▶ _Supplied data_:
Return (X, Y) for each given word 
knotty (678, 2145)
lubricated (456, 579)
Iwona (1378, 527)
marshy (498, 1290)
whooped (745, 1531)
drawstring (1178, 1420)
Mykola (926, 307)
--
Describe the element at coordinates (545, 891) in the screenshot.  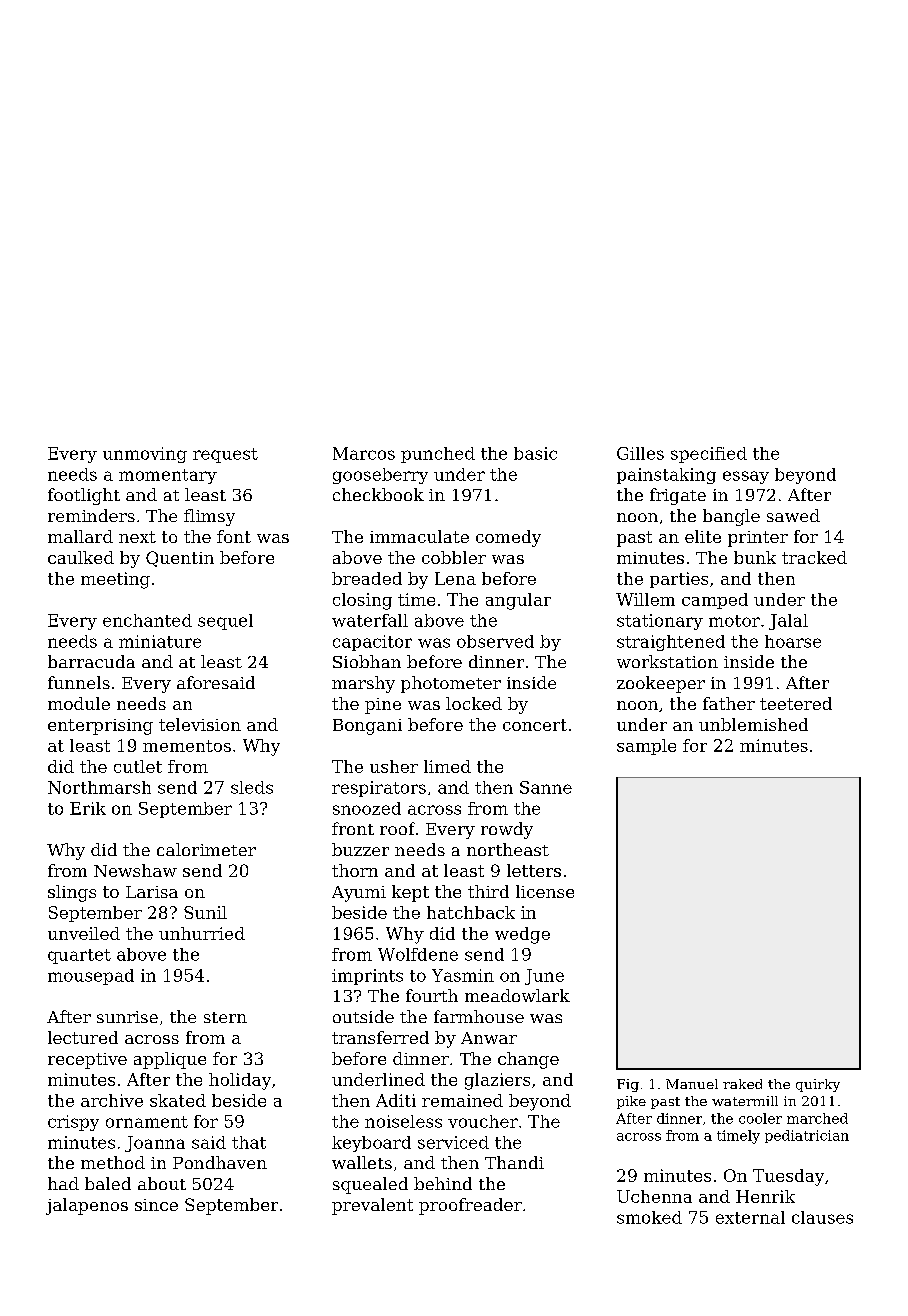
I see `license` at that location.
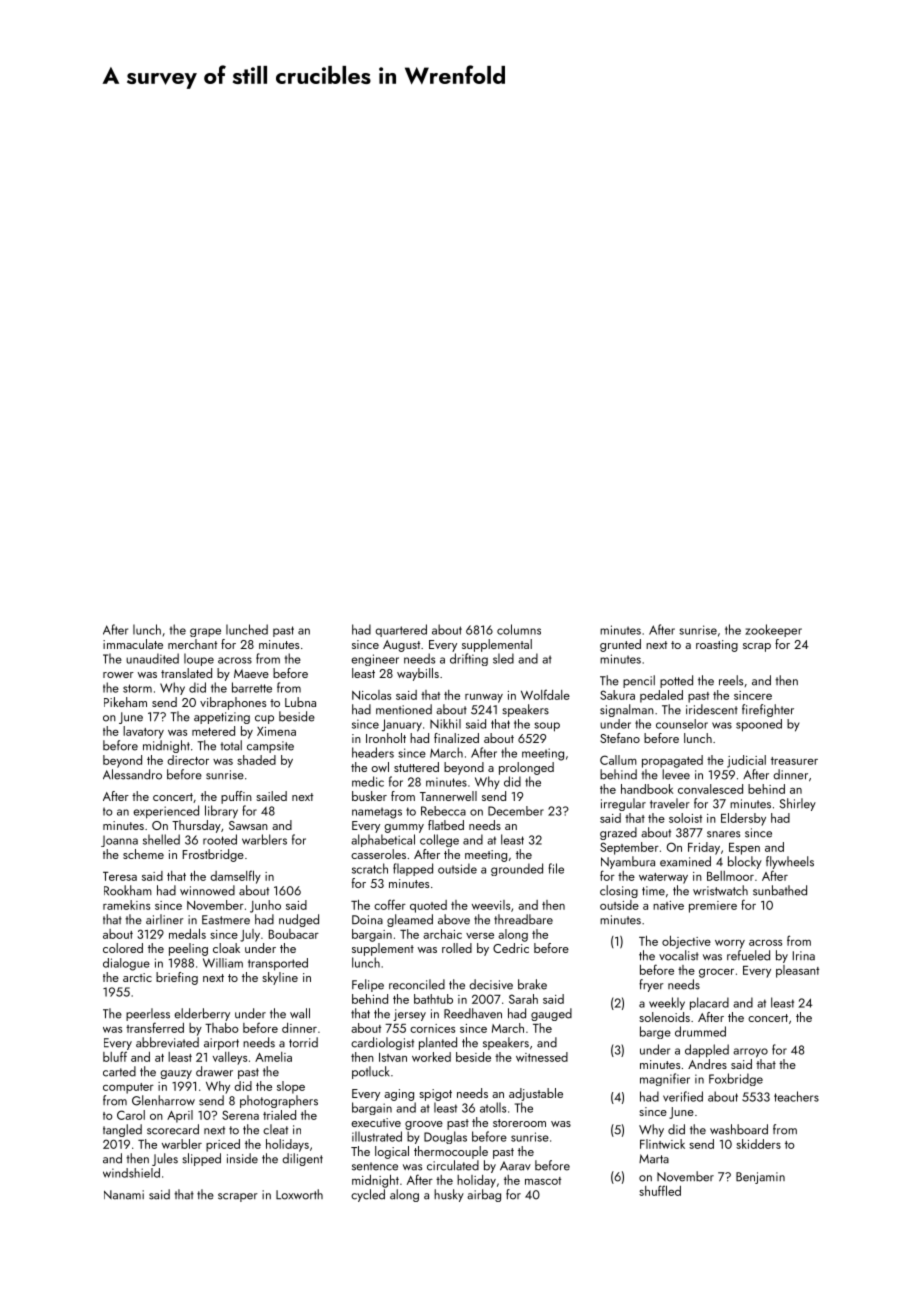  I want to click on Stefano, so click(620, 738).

▶ _Job_: Rewrite the records from the line containing "Return (X, Y) for each given word" through the line containing "Mykola (926, 307)", both included, as a Markdown table with the columns n and Line, skipping blank lines.

▶ _Solution to the problem_:
| n | Line |
|---|---|
| 1 | Return (X, Y) for each given word  |
| 2 | knotty (678, 2145) |
| 3 | lubricated (456, 579) |
| 4 | Iwona (1378, 527) |
| 5 | marshy (498, 1290) |
| 6 | whooped (745, 1531) |
| 7 | drawstring (1178, 1420) |
| 8 | Mykola (926, 307) |